» **What you have to do**: Beginning with the line that contains "U204 pin out: SRC -> OUT", transcribe every line down to the end of the entries, exactly, and no other lines.
===== Material for this exercise =====
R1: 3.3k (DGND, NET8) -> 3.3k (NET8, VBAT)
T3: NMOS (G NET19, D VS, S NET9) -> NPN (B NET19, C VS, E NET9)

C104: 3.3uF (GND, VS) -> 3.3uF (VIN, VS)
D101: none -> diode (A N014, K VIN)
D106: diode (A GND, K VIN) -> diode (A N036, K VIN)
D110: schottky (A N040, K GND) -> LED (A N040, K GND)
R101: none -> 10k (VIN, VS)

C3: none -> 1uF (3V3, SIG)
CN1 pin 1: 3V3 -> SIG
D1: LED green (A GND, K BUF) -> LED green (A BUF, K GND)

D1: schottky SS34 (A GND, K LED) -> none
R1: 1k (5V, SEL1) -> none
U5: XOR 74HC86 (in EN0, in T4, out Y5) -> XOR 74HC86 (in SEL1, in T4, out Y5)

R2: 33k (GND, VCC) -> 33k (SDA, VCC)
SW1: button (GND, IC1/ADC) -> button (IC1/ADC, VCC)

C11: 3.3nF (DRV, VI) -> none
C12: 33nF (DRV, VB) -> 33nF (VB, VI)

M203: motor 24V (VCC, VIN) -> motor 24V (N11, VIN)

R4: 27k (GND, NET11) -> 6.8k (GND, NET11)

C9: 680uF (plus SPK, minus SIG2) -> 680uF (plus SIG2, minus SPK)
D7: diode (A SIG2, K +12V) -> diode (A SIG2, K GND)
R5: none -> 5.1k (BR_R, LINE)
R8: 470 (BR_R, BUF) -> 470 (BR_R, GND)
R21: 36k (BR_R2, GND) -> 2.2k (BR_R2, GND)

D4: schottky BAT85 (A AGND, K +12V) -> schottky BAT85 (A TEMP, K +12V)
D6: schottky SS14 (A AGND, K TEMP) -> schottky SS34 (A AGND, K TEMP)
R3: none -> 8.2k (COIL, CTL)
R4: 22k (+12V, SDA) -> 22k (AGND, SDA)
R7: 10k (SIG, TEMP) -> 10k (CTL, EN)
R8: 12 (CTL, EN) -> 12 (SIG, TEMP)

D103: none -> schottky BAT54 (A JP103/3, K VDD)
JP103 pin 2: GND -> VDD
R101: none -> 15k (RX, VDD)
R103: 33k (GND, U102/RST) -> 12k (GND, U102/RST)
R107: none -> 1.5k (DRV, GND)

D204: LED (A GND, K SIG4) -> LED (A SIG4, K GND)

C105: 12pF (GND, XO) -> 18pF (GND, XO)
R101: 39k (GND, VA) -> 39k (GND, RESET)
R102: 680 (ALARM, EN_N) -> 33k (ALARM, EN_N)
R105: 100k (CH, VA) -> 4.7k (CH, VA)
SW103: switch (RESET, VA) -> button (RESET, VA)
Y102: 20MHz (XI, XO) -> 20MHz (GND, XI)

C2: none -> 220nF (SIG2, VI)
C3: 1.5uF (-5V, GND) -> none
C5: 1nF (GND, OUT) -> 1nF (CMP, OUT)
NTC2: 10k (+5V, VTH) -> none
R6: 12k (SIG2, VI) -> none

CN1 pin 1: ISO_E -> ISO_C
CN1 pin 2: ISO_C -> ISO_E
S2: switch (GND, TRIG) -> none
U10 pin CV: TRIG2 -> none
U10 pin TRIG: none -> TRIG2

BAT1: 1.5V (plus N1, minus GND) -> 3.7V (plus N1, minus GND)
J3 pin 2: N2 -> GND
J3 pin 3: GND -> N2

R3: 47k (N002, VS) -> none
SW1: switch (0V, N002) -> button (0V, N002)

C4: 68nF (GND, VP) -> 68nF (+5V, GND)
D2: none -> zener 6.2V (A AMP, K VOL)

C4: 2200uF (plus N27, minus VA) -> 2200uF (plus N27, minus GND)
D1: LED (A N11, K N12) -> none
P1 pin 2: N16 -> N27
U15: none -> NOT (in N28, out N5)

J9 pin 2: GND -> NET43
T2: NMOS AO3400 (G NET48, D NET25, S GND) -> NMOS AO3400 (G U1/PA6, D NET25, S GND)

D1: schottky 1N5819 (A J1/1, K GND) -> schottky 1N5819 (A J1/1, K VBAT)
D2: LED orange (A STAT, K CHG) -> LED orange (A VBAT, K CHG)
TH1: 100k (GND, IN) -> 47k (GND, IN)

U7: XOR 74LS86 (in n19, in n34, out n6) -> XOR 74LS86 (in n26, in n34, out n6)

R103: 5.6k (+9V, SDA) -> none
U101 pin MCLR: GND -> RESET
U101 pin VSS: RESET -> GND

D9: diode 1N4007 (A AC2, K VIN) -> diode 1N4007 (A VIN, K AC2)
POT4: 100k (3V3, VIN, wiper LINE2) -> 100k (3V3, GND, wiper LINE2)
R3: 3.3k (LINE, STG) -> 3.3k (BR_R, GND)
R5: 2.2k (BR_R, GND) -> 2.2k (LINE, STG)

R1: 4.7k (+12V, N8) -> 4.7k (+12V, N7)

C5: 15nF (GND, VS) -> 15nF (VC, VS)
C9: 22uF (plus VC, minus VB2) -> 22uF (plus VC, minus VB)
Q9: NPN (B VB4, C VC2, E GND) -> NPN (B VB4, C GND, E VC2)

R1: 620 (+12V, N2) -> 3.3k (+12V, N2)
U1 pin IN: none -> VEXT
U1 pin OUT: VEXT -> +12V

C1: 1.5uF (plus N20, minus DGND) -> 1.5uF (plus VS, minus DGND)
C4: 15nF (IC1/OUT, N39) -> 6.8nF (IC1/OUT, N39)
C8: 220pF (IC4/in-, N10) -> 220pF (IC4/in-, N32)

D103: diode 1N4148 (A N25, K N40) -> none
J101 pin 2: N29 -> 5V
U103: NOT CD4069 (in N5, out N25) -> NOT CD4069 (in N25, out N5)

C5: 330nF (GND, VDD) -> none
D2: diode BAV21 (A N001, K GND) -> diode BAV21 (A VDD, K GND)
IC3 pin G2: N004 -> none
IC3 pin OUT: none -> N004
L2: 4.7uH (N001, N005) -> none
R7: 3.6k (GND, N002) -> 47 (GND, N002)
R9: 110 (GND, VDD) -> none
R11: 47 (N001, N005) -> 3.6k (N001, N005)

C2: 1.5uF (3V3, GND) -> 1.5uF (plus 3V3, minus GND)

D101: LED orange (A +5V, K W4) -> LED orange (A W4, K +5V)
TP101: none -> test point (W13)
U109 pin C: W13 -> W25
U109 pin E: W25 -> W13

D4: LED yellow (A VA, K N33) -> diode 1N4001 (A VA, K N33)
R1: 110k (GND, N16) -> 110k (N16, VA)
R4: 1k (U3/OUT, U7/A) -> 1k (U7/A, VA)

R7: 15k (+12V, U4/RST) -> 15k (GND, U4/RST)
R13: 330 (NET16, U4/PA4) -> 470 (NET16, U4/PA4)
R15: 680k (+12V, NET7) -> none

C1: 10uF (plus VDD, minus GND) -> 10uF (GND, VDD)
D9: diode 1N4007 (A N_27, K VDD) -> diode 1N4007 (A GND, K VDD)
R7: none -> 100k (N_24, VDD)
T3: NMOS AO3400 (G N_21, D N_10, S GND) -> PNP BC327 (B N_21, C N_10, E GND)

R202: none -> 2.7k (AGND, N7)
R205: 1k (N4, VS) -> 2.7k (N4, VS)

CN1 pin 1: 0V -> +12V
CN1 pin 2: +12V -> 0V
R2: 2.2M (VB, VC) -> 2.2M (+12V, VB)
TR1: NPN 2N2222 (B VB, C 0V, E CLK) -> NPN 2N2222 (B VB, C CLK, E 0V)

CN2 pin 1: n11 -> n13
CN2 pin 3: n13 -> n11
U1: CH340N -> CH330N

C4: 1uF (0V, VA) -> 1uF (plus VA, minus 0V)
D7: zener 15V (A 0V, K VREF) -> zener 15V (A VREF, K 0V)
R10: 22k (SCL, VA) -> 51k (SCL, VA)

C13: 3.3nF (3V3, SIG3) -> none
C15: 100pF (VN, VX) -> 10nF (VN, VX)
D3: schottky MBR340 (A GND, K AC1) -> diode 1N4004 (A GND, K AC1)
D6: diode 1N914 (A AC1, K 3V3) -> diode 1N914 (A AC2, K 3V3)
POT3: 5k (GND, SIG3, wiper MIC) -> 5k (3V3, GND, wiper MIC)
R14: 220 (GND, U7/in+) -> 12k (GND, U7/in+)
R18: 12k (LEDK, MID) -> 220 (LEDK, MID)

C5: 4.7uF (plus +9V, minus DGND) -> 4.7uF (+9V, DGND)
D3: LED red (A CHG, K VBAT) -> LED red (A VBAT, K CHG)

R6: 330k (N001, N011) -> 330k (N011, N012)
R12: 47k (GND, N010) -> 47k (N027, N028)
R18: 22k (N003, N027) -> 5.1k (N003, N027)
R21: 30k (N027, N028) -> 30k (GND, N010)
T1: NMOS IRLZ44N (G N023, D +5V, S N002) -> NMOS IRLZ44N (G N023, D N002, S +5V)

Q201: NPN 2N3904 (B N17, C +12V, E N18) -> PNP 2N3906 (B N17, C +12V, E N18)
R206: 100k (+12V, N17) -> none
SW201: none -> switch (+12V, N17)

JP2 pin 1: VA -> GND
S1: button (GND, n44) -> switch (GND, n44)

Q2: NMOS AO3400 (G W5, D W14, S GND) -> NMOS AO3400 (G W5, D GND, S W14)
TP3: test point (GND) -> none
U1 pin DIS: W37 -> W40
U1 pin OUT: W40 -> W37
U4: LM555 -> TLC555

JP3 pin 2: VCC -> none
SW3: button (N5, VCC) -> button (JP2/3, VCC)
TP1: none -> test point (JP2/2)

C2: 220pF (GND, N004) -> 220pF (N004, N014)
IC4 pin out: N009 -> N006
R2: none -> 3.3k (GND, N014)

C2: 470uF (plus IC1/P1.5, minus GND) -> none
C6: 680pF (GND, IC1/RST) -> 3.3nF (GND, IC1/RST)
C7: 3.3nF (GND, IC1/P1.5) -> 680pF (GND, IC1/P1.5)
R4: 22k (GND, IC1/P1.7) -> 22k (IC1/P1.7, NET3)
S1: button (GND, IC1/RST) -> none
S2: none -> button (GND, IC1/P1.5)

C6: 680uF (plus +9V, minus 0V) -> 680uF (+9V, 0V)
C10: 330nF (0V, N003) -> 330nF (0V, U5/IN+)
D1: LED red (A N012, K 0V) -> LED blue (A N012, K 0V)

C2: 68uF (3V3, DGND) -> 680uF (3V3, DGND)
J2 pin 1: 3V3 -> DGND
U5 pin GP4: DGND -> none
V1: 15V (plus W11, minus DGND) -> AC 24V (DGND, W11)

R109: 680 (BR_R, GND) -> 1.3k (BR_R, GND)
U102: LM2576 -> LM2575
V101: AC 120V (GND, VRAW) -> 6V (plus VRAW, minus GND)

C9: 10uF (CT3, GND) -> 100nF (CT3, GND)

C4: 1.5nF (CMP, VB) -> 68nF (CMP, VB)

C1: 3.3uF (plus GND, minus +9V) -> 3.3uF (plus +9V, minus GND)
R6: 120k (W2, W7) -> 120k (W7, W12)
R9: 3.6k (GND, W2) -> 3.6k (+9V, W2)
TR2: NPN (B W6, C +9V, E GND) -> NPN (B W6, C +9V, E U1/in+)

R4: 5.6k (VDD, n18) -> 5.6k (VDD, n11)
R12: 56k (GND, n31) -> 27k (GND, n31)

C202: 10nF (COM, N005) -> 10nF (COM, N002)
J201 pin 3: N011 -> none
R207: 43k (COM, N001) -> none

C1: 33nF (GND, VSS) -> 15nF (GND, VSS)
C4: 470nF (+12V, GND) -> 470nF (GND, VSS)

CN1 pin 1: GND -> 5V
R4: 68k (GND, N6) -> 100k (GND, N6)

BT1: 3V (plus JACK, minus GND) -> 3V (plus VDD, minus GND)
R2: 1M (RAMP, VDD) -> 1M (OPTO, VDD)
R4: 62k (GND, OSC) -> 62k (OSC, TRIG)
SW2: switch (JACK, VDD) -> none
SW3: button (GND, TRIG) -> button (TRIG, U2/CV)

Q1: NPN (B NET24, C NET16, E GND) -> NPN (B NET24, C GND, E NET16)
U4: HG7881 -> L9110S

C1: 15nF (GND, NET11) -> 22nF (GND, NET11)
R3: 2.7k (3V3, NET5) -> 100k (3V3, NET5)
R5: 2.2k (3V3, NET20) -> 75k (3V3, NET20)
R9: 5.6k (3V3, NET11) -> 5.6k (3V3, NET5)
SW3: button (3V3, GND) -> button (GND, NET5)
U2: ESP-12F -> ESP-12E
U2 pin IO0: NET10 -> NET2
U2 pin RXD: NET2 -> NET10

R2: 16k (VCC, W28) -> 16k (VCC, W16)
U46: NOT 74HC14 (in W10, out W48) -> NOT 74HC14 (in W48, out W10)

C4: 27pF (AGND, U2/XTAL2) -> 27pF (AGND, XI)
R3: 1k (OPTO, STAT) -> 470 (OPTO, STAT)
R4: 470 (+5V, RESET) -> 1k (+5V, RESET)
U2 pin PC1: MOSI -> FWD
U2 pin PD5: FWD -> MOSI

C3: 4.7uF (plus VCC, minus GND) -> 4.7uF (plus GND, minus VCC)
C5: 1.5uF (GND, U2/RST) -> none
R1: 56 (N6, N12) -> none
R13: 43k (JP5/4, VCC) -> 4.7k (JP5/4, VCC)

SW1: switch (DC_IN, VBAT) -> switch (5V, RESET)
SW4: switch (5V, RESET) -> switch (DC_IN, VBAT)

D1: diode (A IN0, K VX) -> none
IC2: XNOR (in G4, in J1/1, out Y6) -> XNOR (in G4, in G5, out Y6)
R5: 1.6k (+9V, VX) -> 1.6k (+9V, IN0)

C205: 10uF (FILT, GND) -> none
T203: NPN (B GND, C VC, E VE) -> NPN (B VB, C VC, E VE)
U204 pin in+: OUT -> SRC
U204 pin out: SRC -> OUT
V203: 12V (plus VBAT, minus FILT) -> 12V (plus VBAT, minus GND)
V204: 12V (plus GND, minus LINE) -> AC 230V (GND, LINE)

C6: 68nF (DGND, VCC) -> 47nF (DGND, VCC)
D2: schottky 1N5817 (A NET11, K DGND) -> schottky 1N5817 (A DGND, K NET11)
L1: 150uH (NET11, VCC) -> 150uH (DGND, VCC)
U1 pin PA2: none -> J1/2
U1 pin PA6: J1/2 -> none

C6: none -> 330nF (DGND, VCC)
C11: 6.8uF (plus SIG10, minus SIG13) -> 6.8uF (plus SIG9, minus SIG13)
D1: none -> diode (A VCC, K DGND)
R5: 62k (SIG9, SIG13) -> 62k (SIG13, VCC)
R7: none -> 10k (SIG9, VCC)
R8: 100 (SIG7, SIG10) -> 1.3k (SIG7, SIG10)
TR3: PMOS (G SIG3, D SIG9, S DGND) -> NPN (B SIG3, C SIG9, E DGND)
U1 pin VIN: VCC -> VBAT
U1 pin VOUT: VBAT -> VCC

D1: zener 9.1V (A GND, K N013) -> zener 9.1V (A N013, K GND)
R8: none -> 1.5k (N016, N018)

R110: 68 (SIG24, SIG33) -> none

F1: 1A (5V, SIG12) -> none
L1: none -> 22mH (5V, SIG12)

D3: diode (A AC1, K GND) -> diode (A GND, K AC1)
=====
» **Response**:
U204 pin out: SRC -> OUT
V203: 12V (plus VBAT, minus FILT) -> 12V (plus VBAT, minus GND)
V204: 12V (plus GND, minus LINE) -> AC 230V (GND, LINE)

C6: 68nF (DGND, VCC) -> 47nF (DGND, VCC)
D2: schottky 1N5817 (A NET11, K DGND) -> schottky 1N5817 (A DGND, K NET11)
L1: 150uH (NET11, VCC) -> 150uH (DGND, VCC)
U1 pin PA2: none -> J1/2
U1 pin PA6: J1/2 -> none

C6: none -> 330nF (DGND, VCC)
C11: 6.8uF (plus SIG10, minus SIG13) -> 6.8uF (plus SIG9, minus SIG13)
D1: none -> diode (A VCC, K DGND)
R5: 62k (SIG9, SIG13) -> 62k (SIG13, VCC)
R7: none -> 10k (SIG9, VCC)
R8: 100 (SIG7, SIG10) -> 1.3k (SIG7, SIG10)
TR3: PMOS (G SIG3, D SIG9, S DGND) -> NPN (B SIG3, C SIG9, E DGND)
U1 pin VIN: VCC -> VBAT
U1 pin VOUT: VBAT -> VCC

D1: zener 9.1V (A GND, K N013) -> zener 9.1V (A N013, K GND)
R8: none -> 1.5k (N016, N018)

R110: 68 (SIG24, SIG33) -> none

F1: 1A (5V, SIG12) -> none
L1: none -> 22mH (5V, SIG12)

D3: diode (A AC1, K GND) -> diode (A GND, K AC1)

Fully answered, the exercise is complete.